• **What you have to do**
As the output, give exactly the lines that run from the one with "U2 pin THR: N4 -> N9" through the end of the records below, and omit pictures.

• • • •

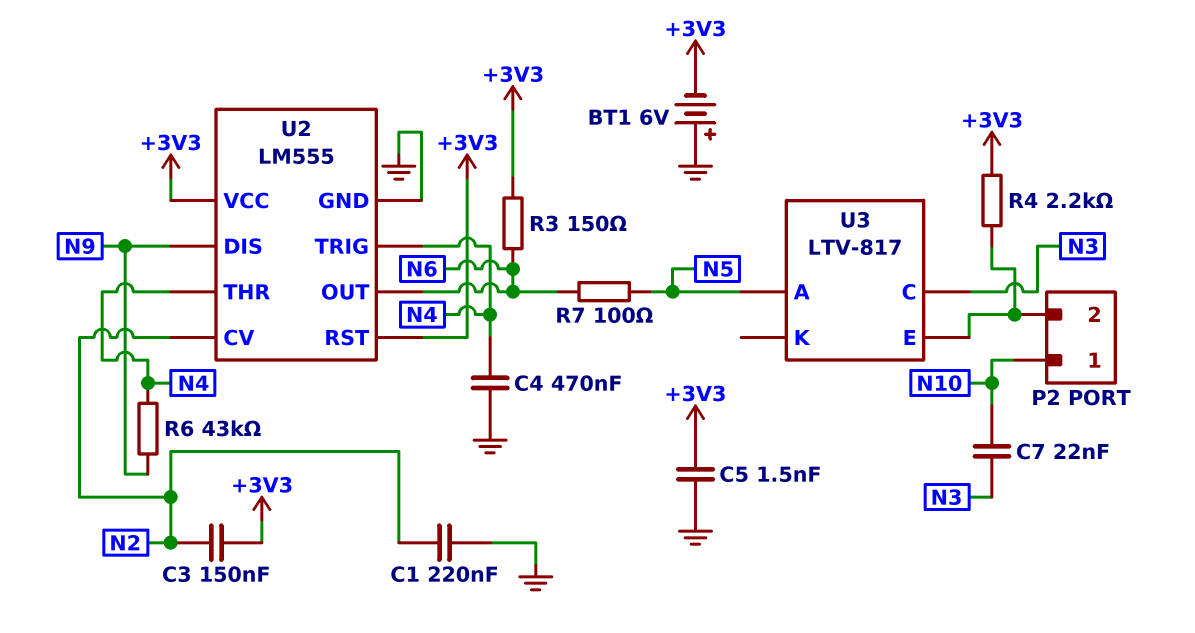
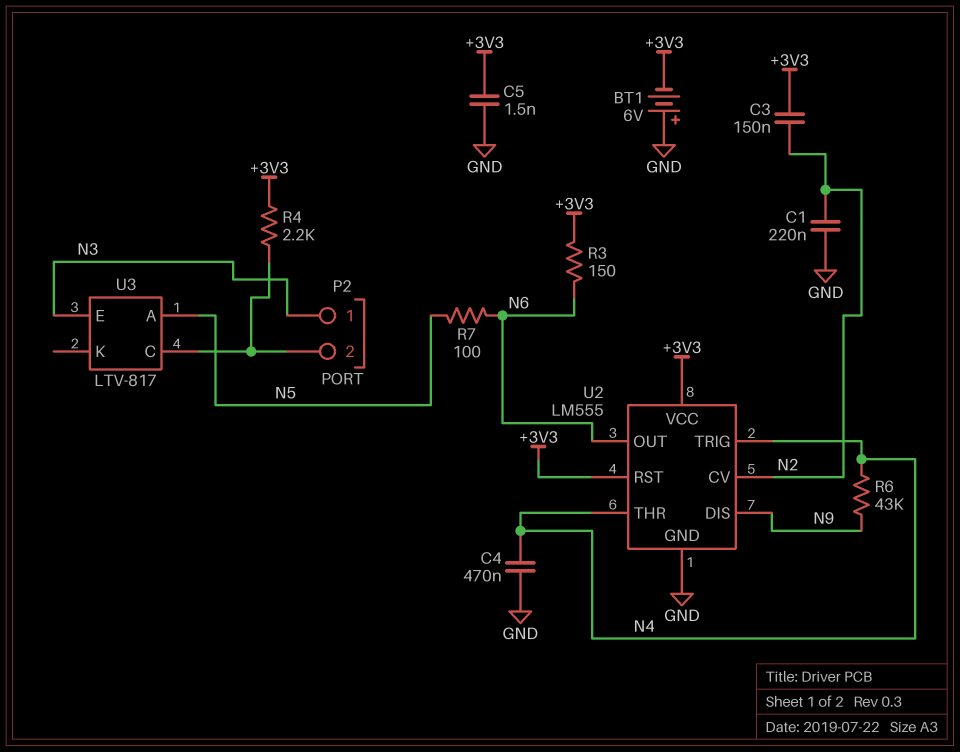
C7: 22nF (N3, N10) -> none
P2 pin 1: N10 -> N3
U3 pin C: N3 -> P2/2
U3 pin E: P2/2 -> N3

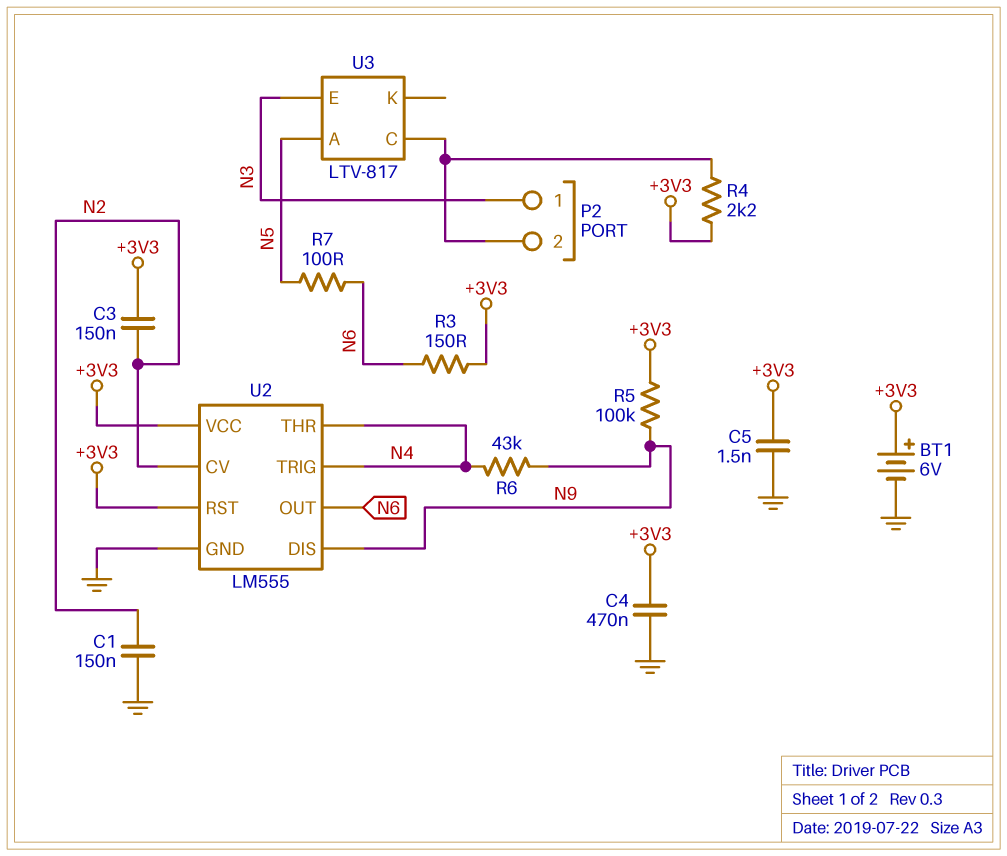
BT1: 6V (plus GND, minus +3V3) -> 6V (plus +3V3, minus GND)
C1: 220nF (GND, N2) -> 150nF (GND, N2)
C4: 470nF (GND, N4) -> 470nF (+3V3, GND)
R5: none -> 100k (+3V3, N9)

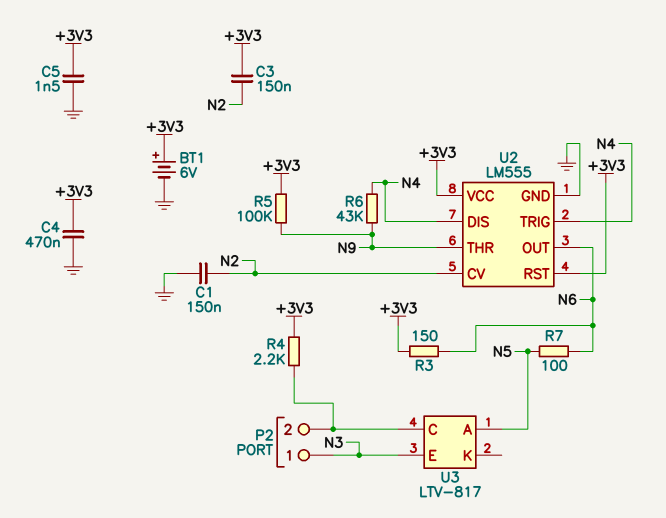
U2 pin DIS: N9 -> N4
U2 pin THR: N4 -> N9

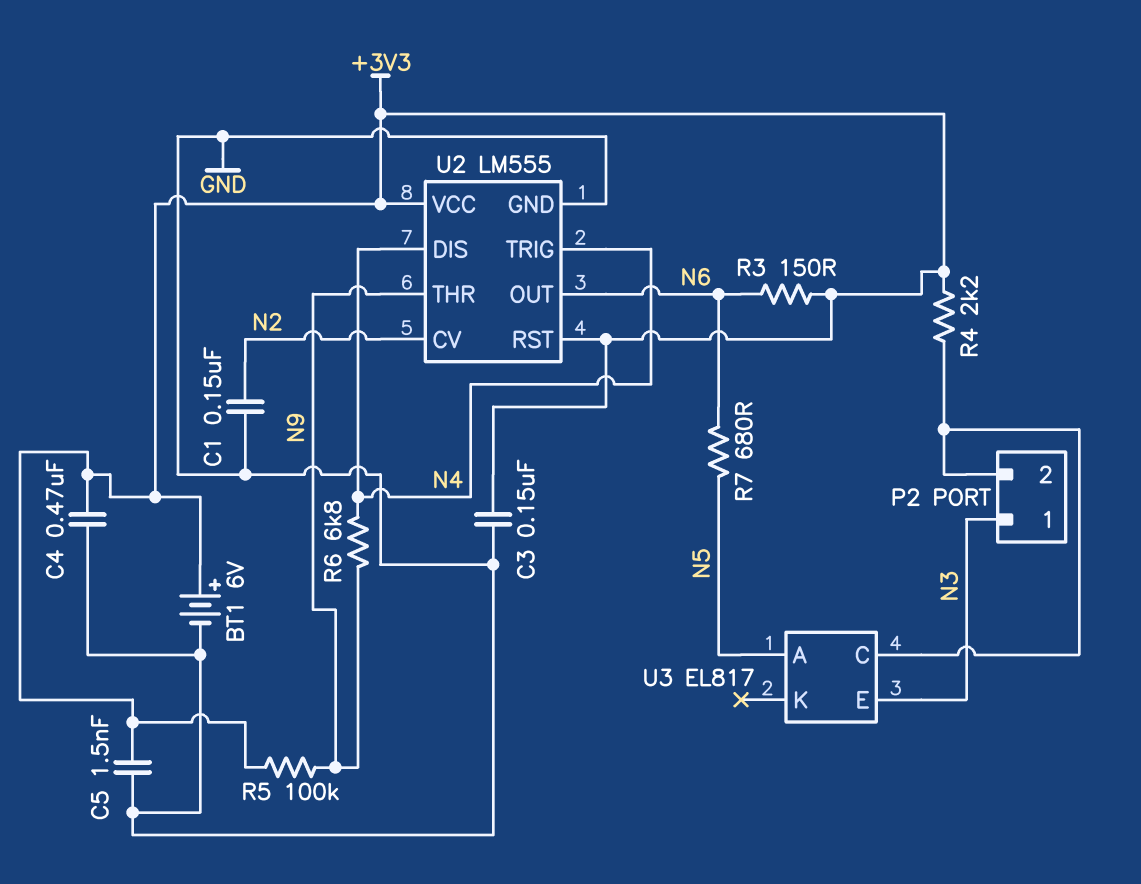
C3: 150nF (+3V3, N2) -> 150nF (+3V3, GND)
R6: 43k (N4, N9) -> 6.8k (N4, N9)
R7: 100 (N5, N6) -> 680 (N5, N6)
U3: LTV-817 -> EL817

• • • •

• **Response area**
U2 pin THR: N4 -> N9

C3: 150nF (+3V3, N2) -> 150nF (+3V3, GND)
R6: 43k (N4, N9) -> 6.8k (N4, N9)
R7: 100 (N5, N6) -> 680 (N5, N6)
U3: LTV-817 -> EL817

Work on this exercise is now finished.